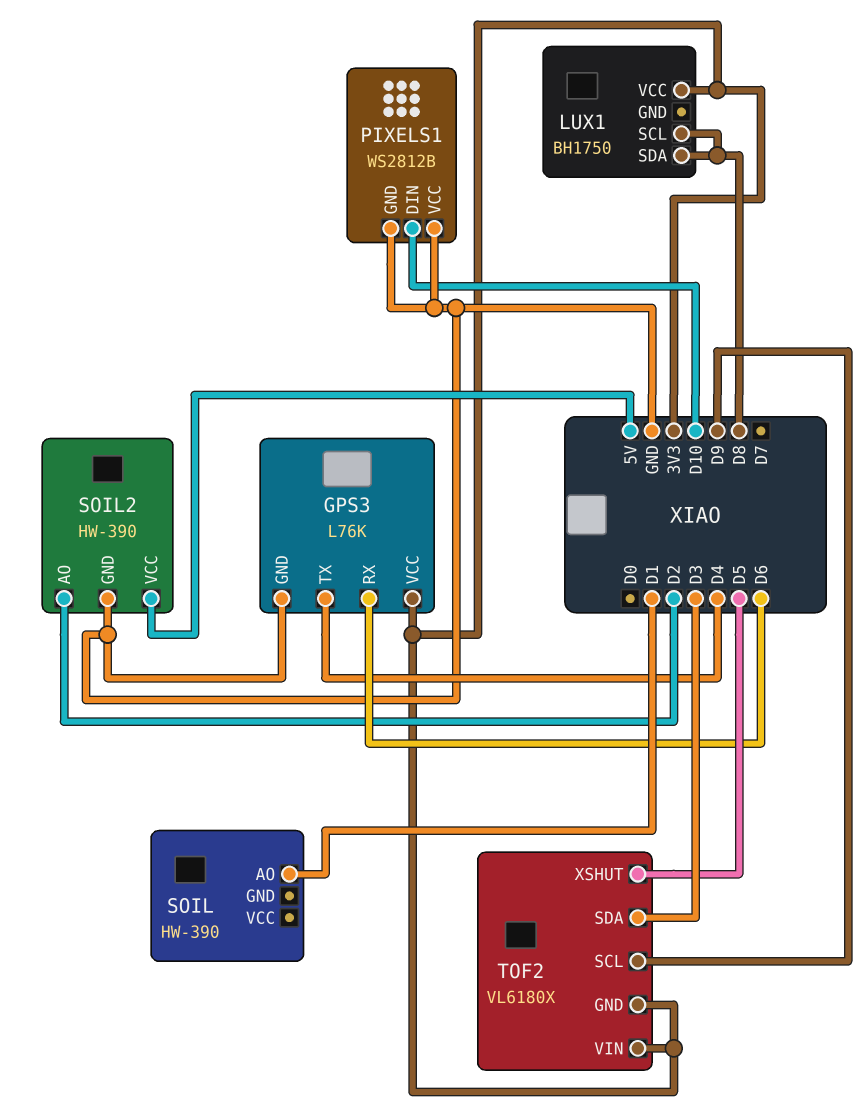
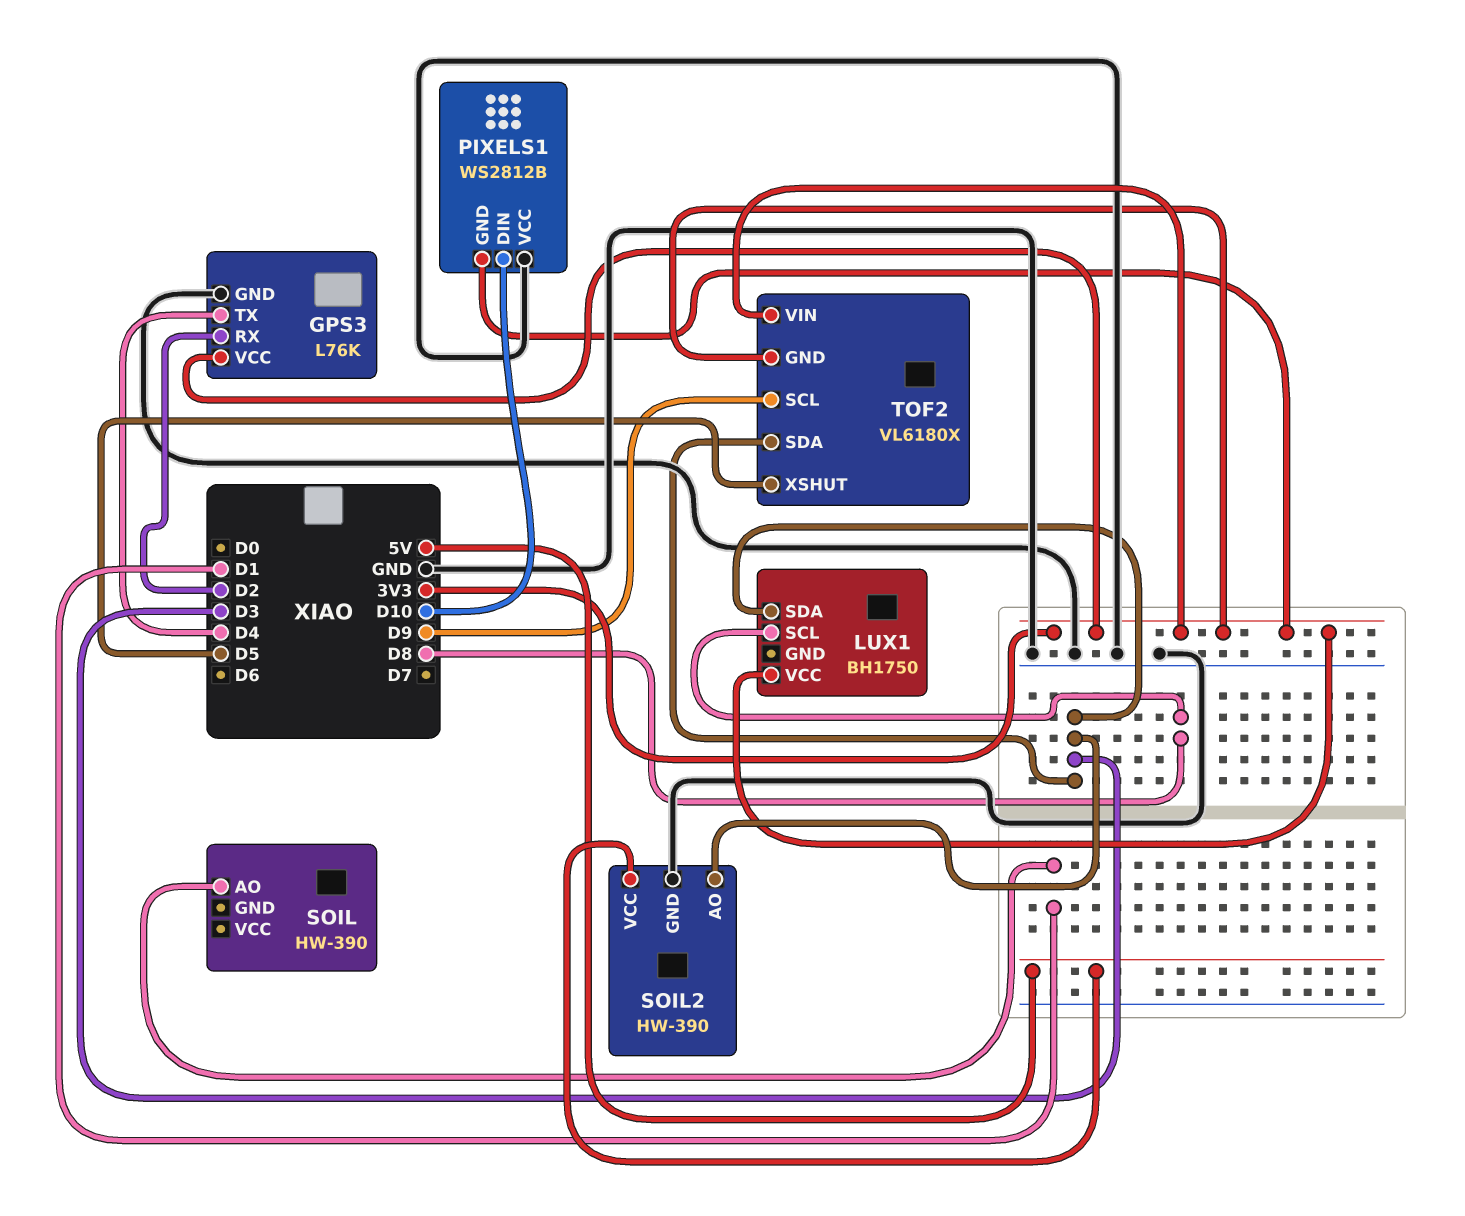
GPS3 pin RX: D6 -> D2
LUX1 pin SDA: D8 -> D3
PIXELS1 pin GND: GND -> 3V3
SOIL2 pin AO: D2 -> D3

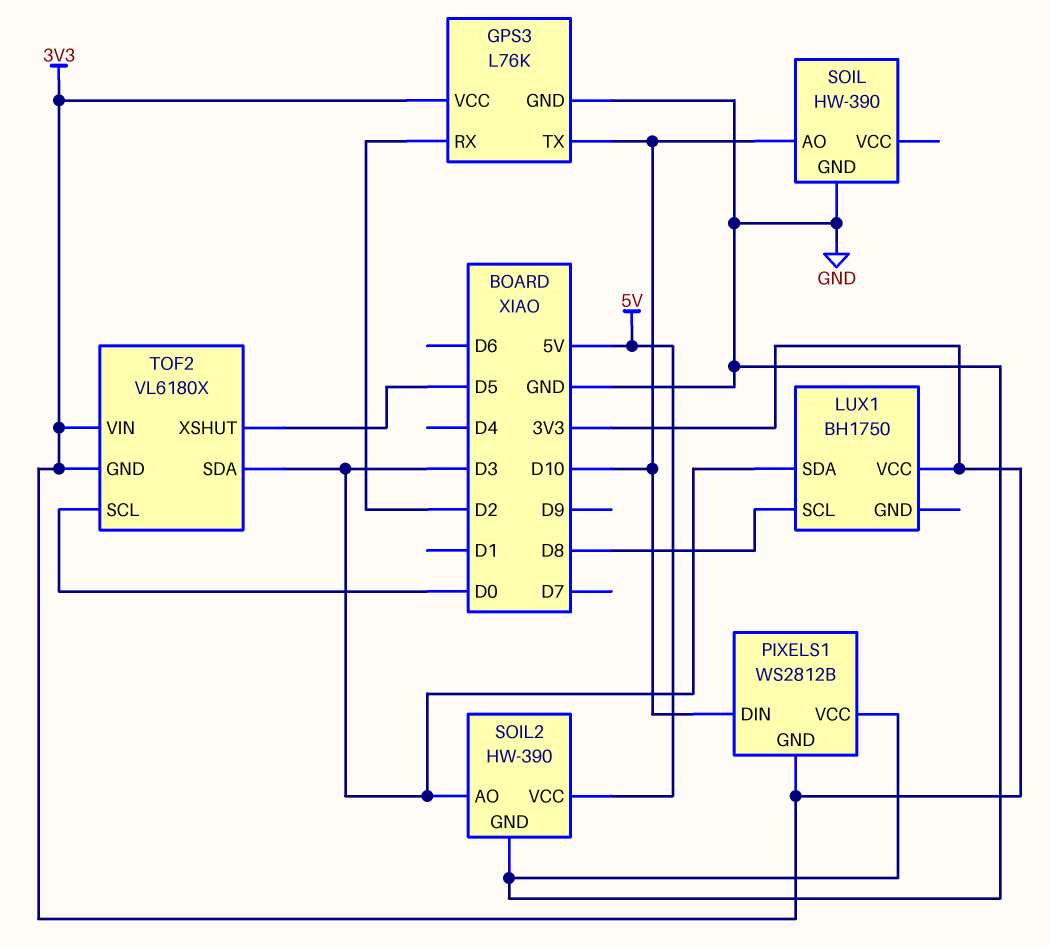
GPS3 pin TX: D4 -> D10
SOIL pin AO: D1 -> D10
SOIL pin GND: none -> GND
TOF2 pin SCL: D9 -> D0

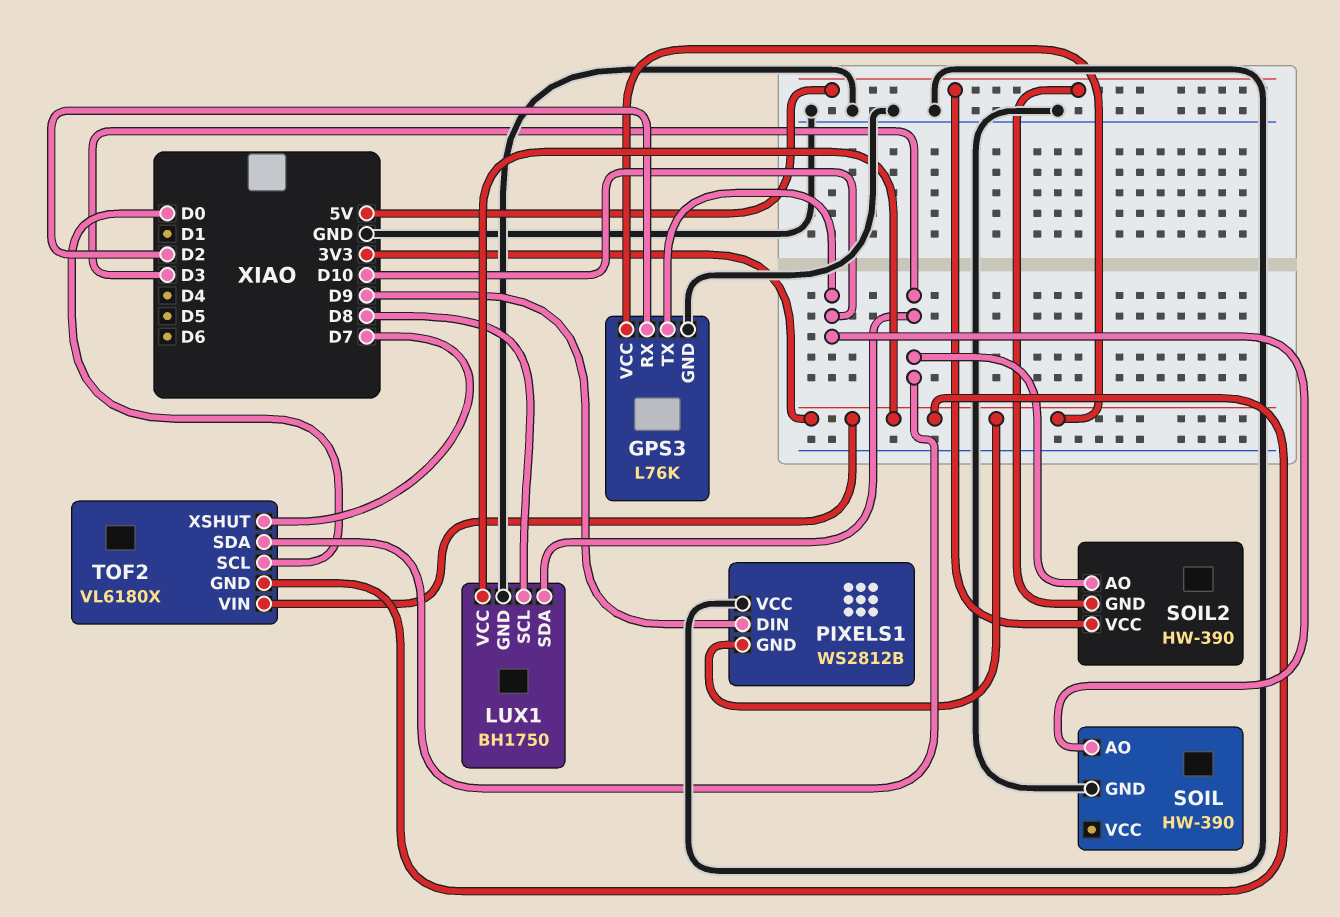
LUX1 pin GND: none -> GND
PIXELS1 pin DIN: D10 -> D9
SOIL2 pin GND: GND -> 5V
TOF2 pin XSHUT: D5 -> D7

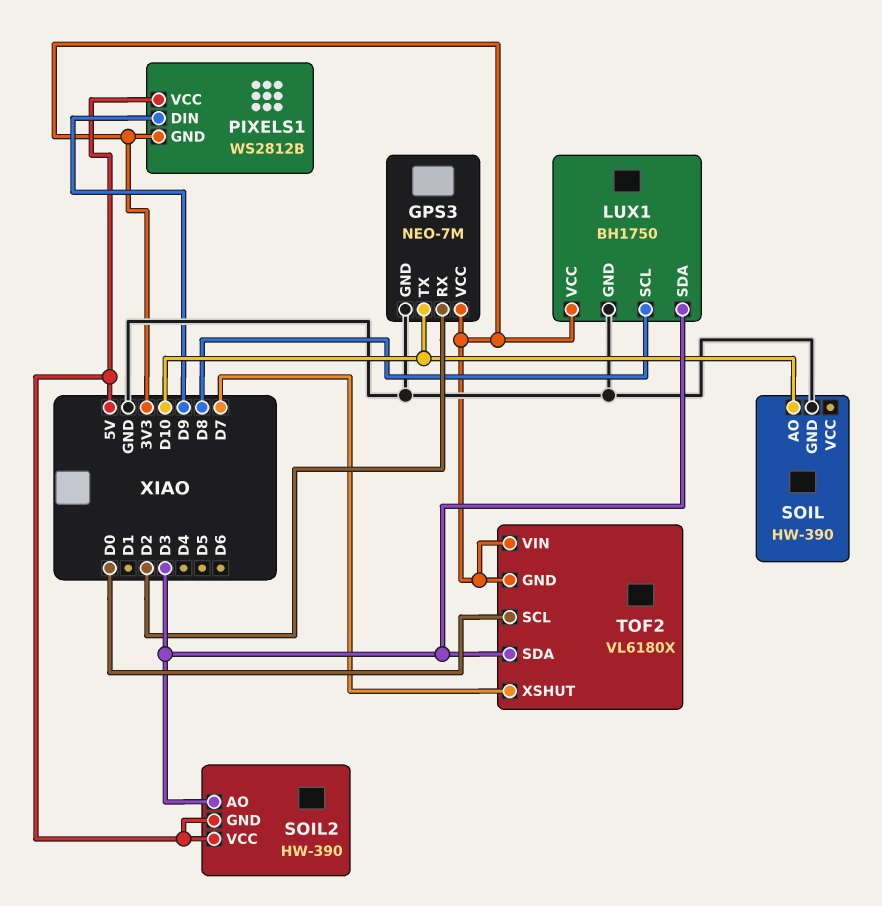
GPS3: L76K -> NEO-7M
PIXELS1 pin VCC: GND -> 5V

• • • • • • •

● **Task to complete**
Only the records, copied exactly and free of pictures, belong in the answer.

● **Answer box**
GPS3 pin RX: D6 -> D2
LUX1 pin SDA: D8 -> D3
PIXELS1 pin GND: GND -> 3V3
SOIL2 pin AO: D2 -> D3

GPS3 pin TX: D4 -> D10
SOIL pin AO: D1 -> D10
SOIL pin GND: none -> GND
TOF2 pin SCL: D9 -> D0

LUX1 pin GND: none -> GND
PIXELS1 pin DIN: D10 -> D9
SOIL2 pin GND: GND -> 5V
TOF2 pin XSHUT: D5 -> D7

GPS3: L76K -> NEO-7M
PIXELS1 pin VCC: GND -> 5V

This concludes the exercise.